== Data for the task ==
"""

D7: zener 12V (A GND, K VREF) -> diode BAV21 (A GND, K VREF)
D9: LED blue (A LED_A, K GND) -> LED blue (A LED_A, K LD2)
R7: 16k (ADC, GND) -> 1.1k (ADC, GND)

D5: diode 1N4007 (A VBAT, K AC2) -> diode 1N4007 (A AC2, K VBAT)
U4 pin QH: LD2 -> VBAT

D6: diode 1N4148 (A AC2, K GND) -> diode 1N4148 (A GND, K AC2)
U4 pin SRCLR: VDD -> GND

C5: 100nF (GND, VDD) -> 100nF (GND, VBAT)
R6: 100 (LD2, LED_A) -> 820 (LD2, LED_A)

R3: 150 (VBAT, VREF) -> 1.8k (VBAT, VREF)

"""
"""

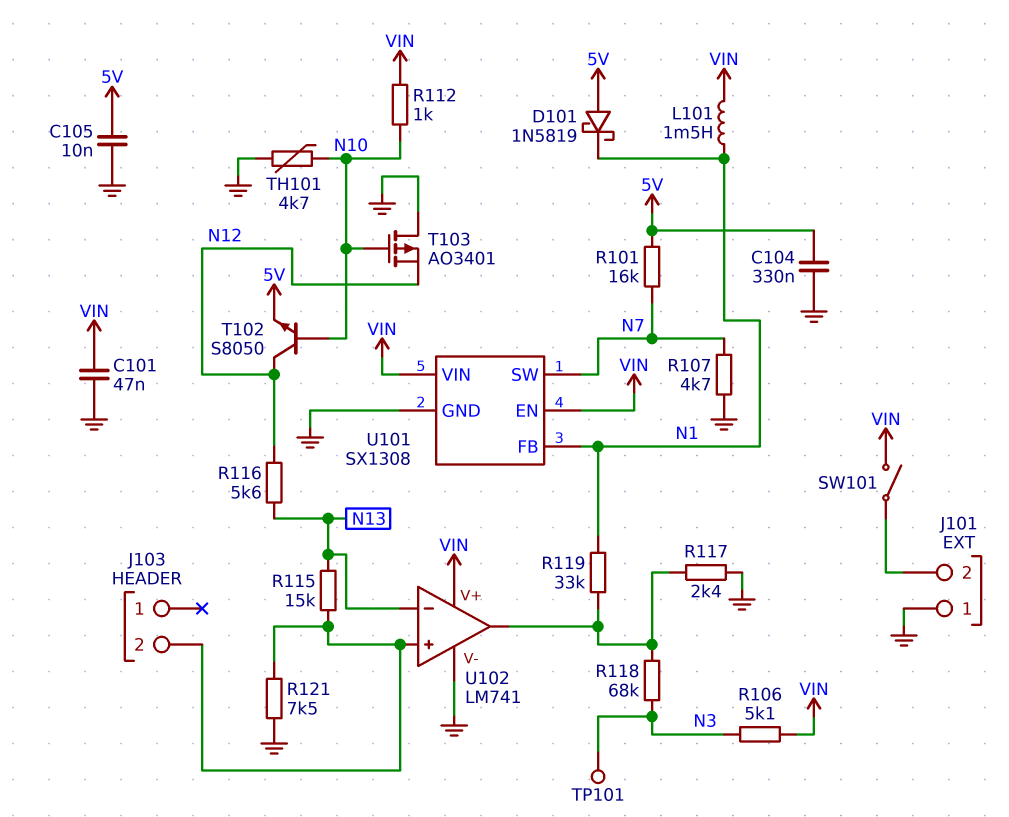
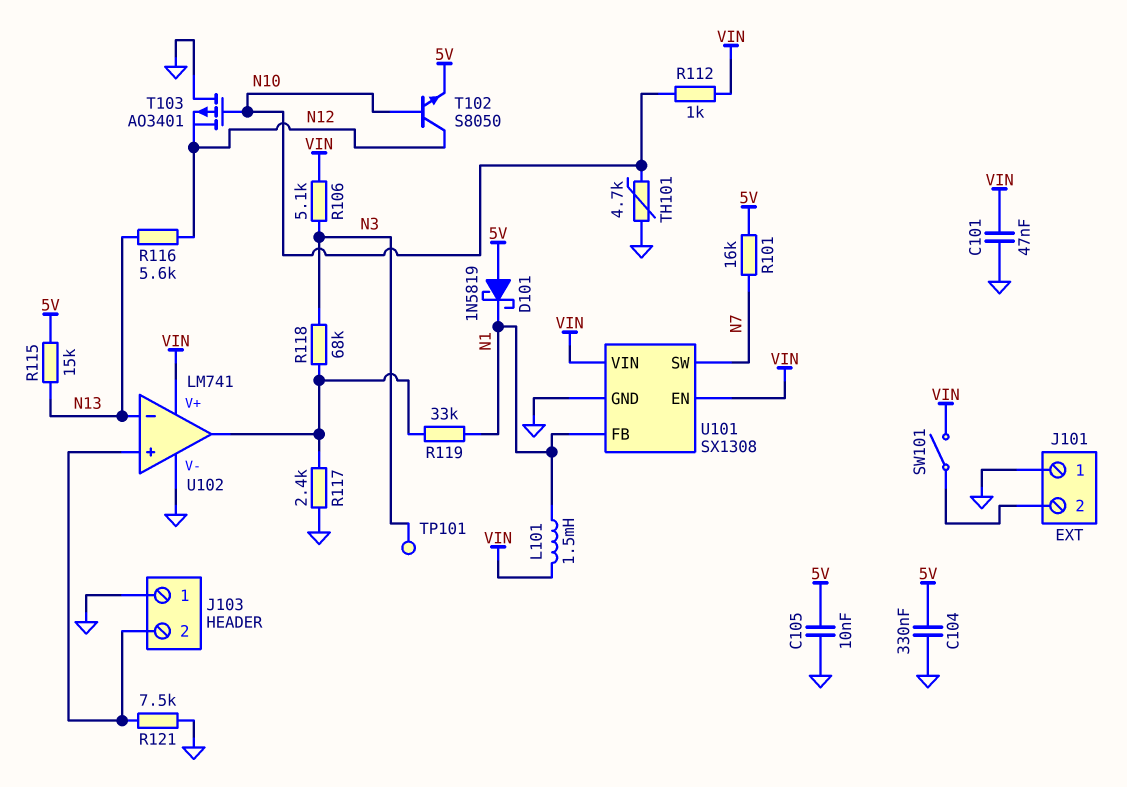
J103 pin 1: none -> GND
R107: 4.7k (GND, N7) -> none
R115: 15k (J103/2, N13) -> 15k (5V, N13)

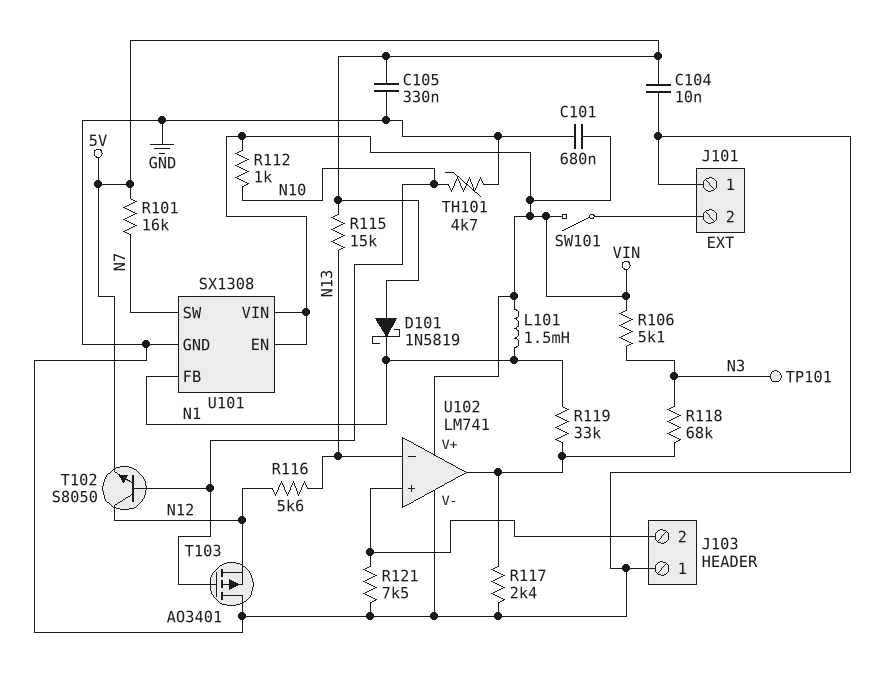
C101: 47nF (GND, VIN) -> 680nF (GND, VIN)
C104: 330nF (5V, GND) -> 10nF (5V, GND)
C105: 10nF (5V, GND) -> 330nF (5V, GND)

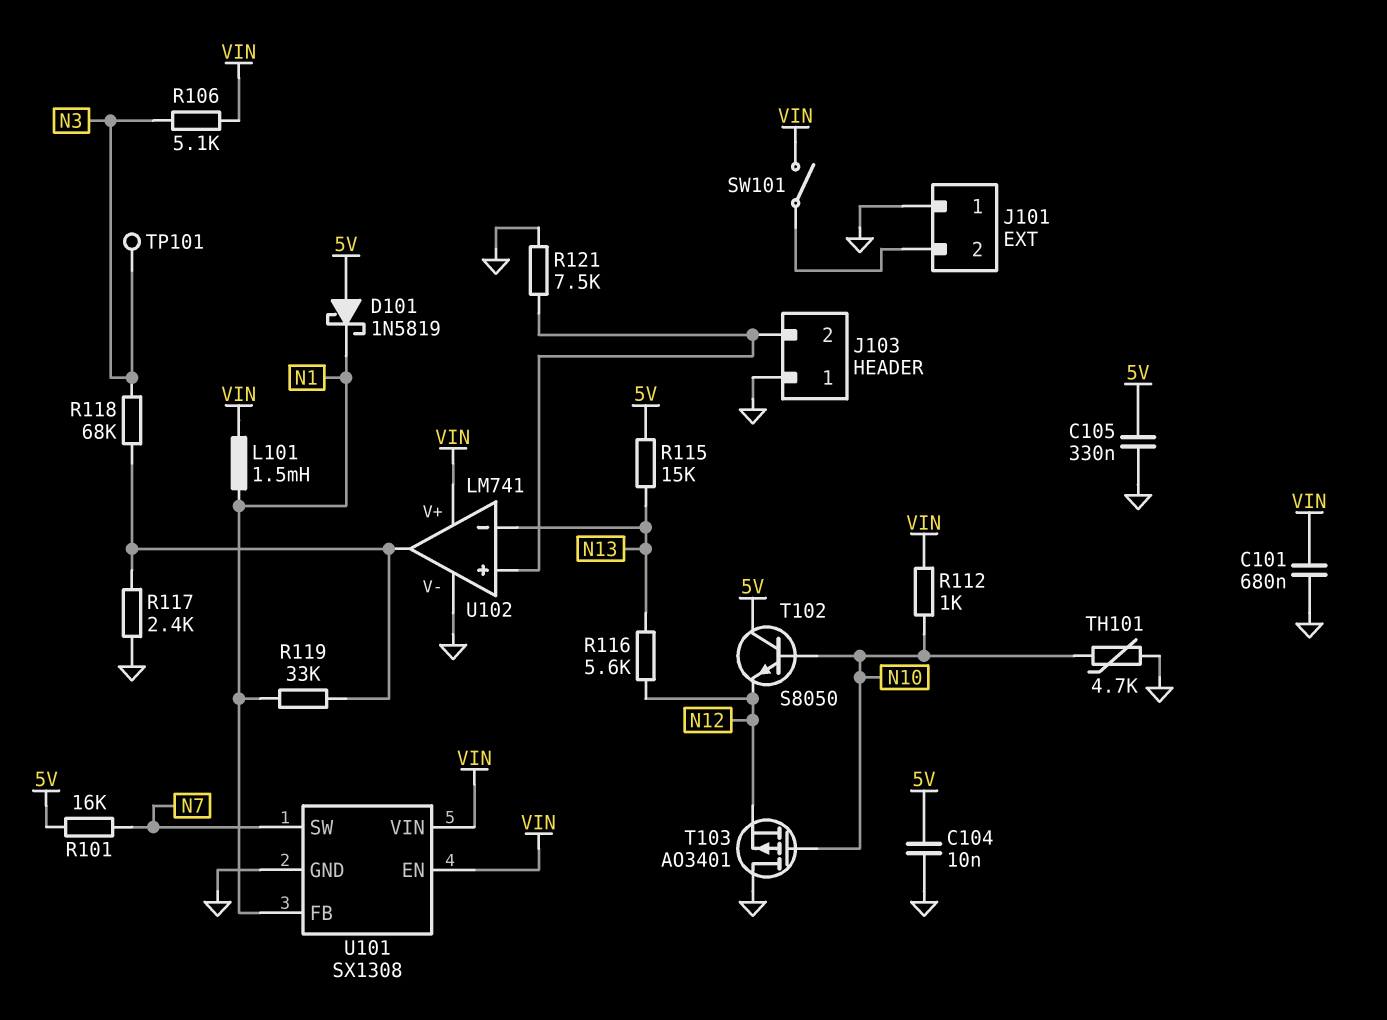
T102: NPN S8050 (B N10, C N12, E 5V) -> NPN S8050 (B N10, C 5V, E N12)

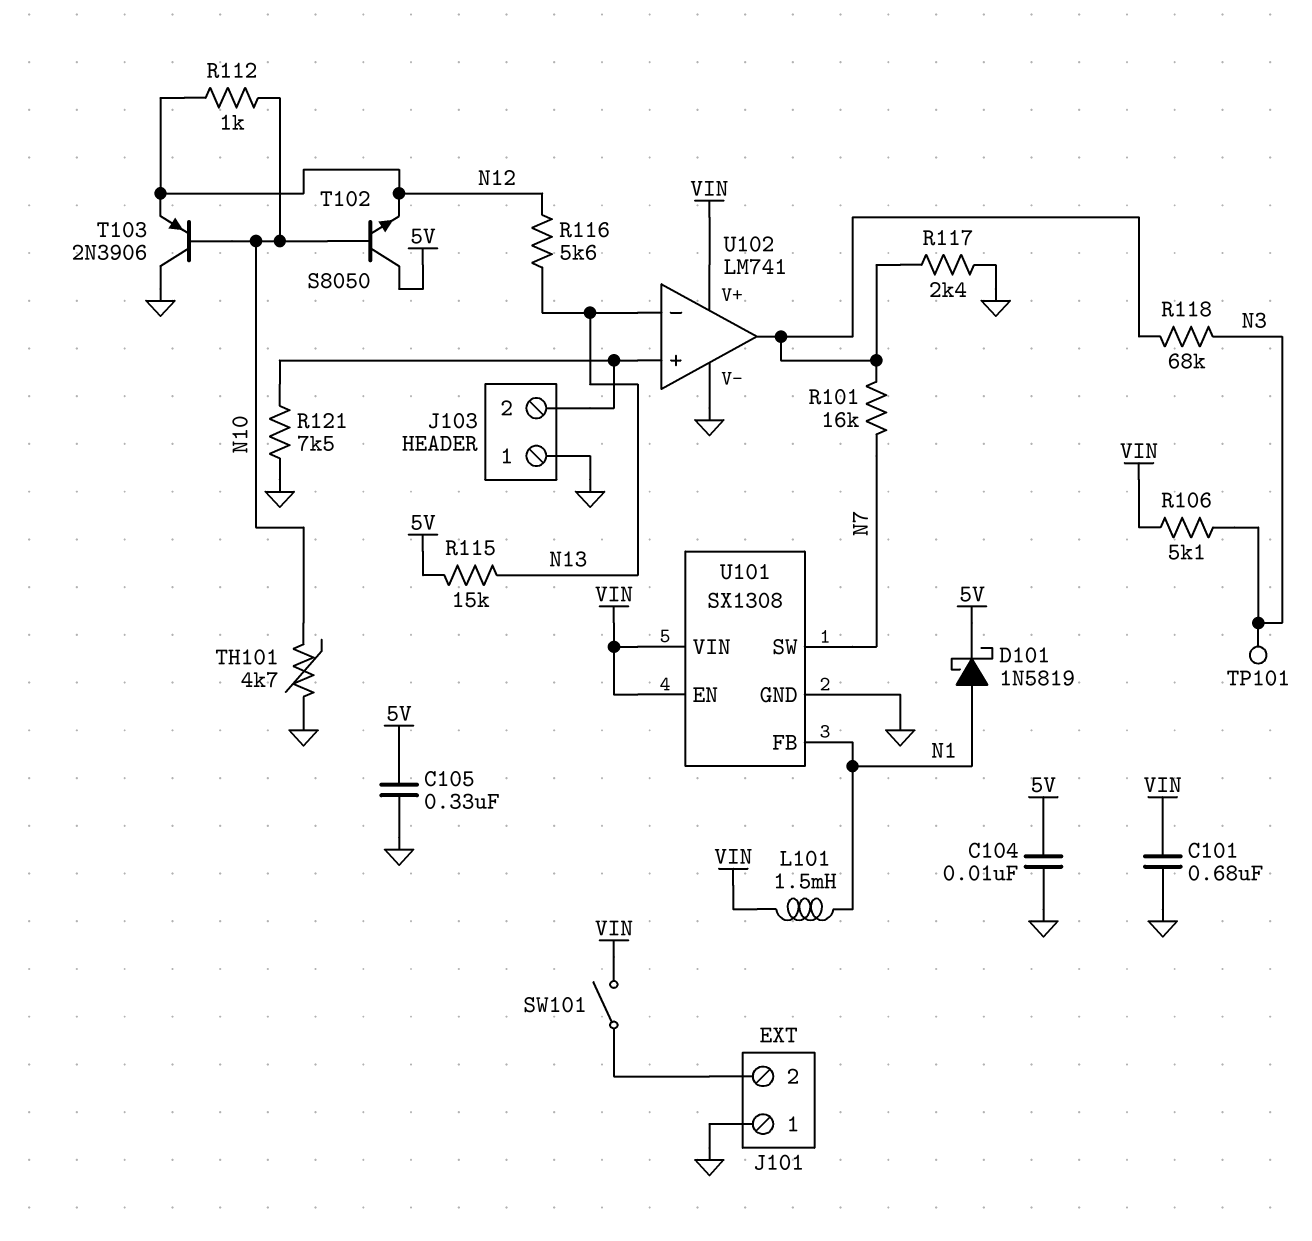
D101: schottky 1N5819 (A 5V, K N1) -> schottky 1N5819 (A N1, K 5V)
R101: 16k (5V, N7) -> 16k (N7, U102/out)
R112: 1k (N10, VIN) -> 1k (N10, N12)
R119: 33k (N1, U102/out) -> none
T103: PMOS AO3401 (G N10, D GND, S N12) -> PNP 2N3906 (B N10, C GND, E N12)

"""
"""

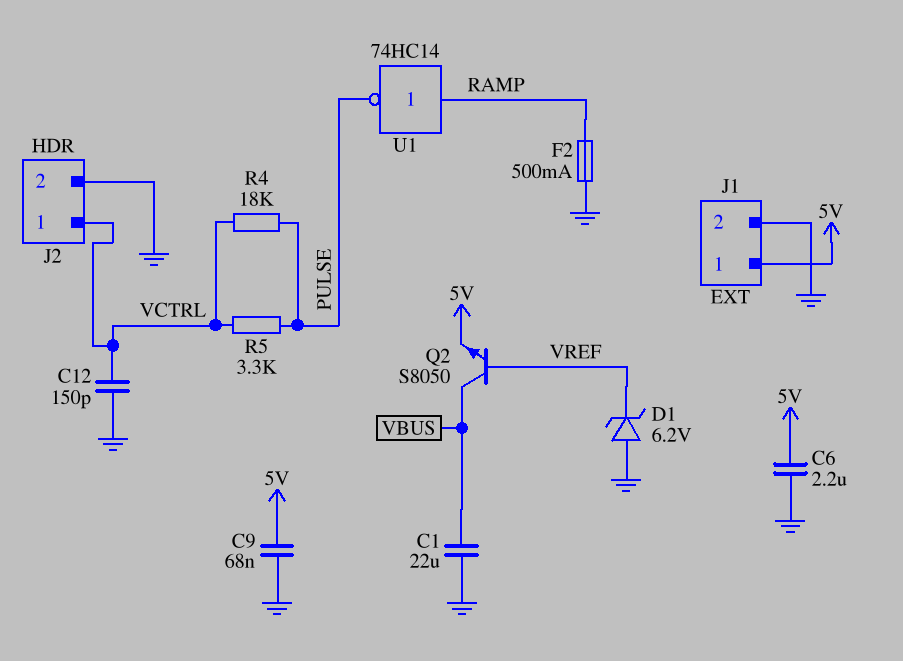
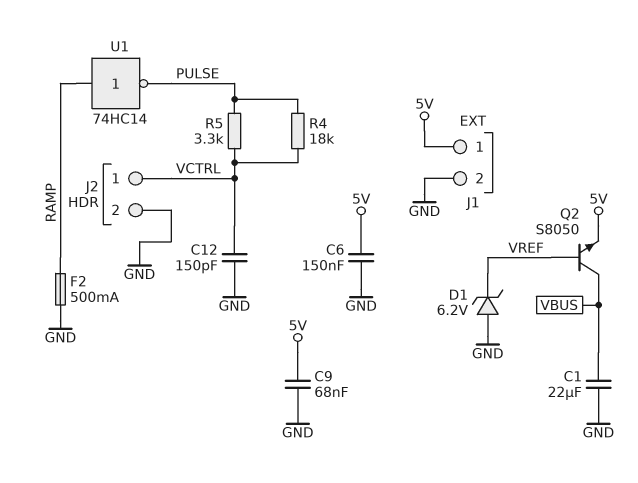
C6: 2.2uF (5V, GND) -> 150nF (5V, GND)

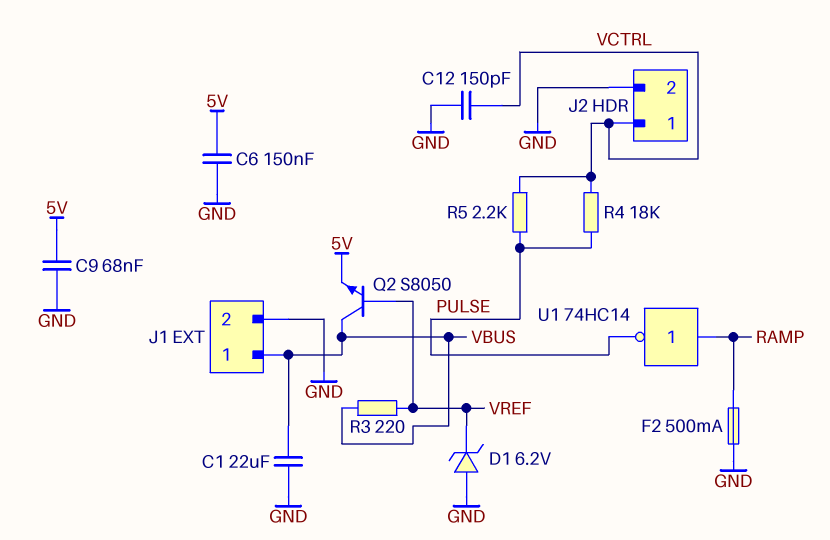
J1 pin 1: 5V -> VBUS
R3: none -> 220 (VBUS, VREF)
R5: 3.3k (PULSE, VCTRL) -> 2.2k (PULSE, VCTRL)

"""

== To do ==
Copy every single line of the material above that holds "diode".

== Task output ==
D7: zener 12V (A GND, K VREF) -> diode BAV21 (A GND, K VREF)
D5: diode 1N4007 (A VBAT, K AC2) -> diode 1N4007 (A AC2, K VBAT)
D6: diode 1N4148 (A AC2, K GND) -> diode 1N4148 (A GND, K AC2)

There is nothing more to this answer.